# Exercise instructions
Below is a block of records; reproduce all of them exactly and leave out any pictures.

[Change listing data]

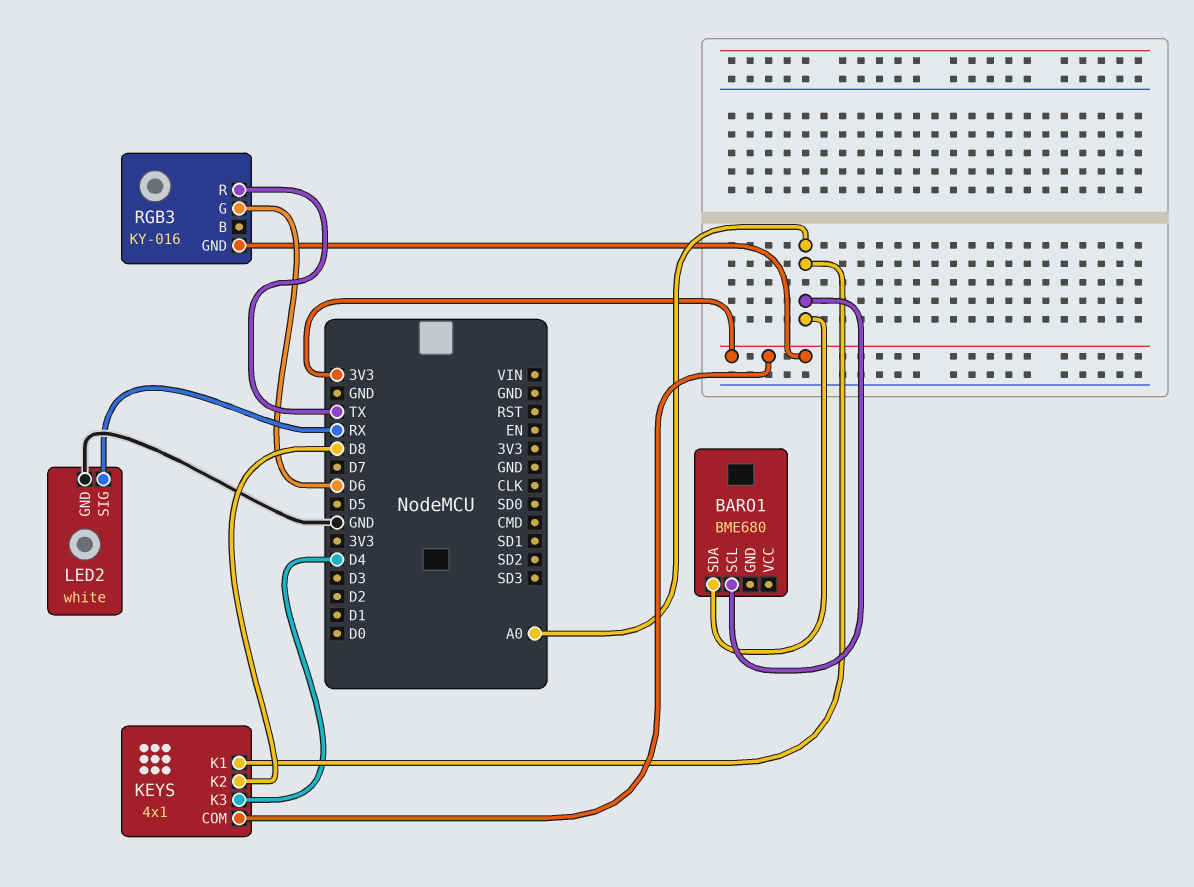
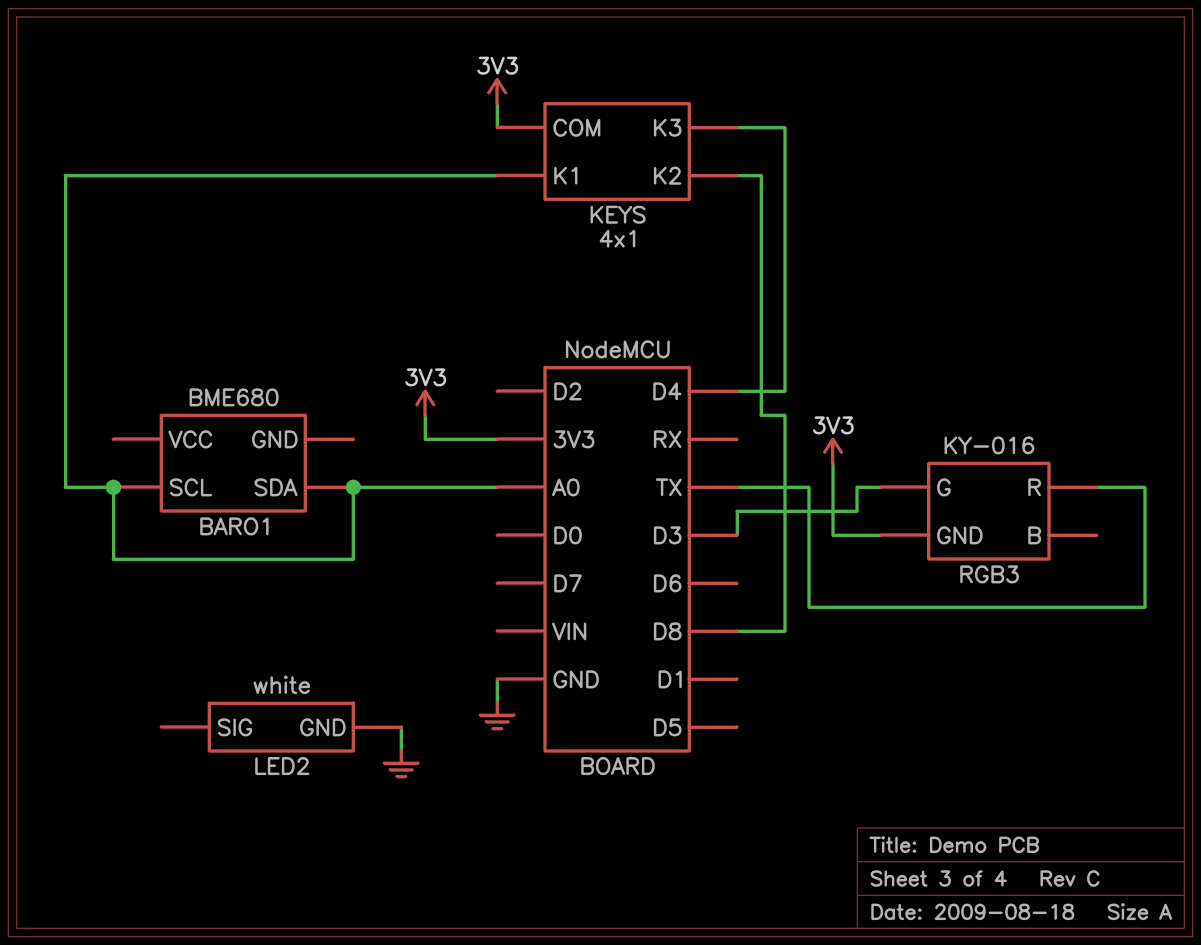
LED2 pin SIG: RX -> none
RGB3 pin G: D6 -> D3

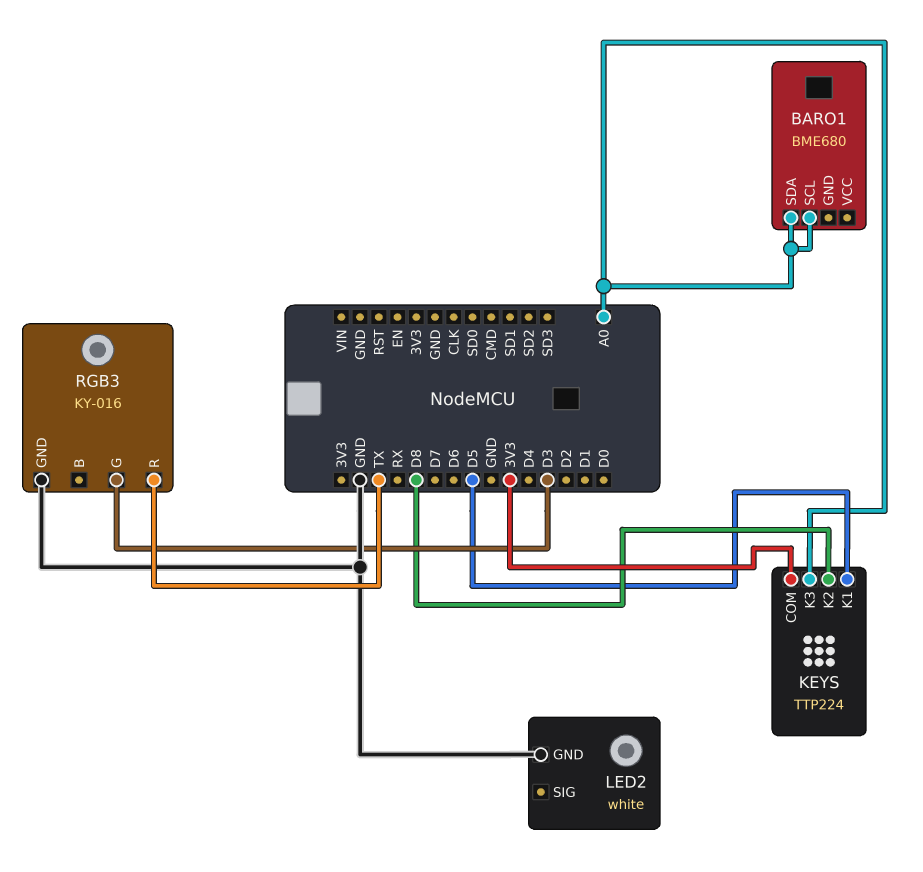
KEYS: 4x1 -> TTP224
KEYS pin K1: A0 -> D5
KEYS pin K3: D4 -> A0
RGB3 pin GND: 3V3 -> GND

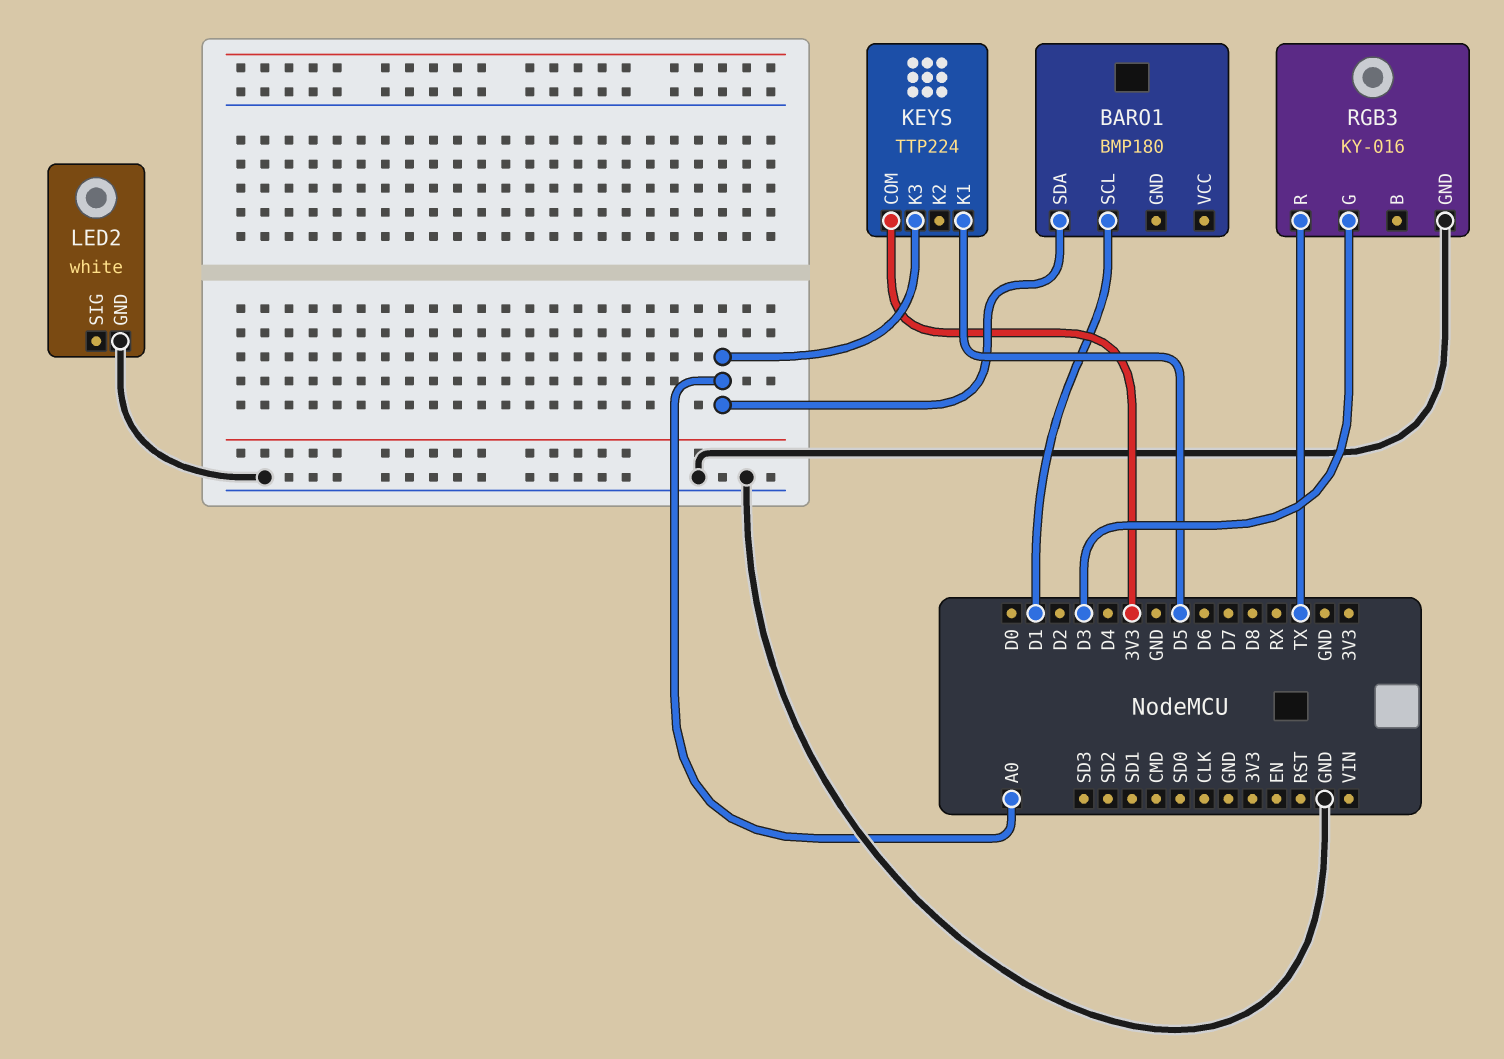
BARO1: BME680 -> BMP180
BARO1 pin SCL: A0 -> D1
KEYS pin K2: D8 -> none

# Response to this task
LED2 pin SIG: RX -> none
RGB3 pin G: D6 -> D3

KEYS: 4x1 -> TTP224
KEYS pin K1: A0 -> D5
KEYS pin K3: D4 -> A0
RGB3 pin GND: 3V3 -> GND

BARO1: BME680 -> BMP180
BARO1 pin SCL: A0 -> D1
KEYS pin K2: D8 -> none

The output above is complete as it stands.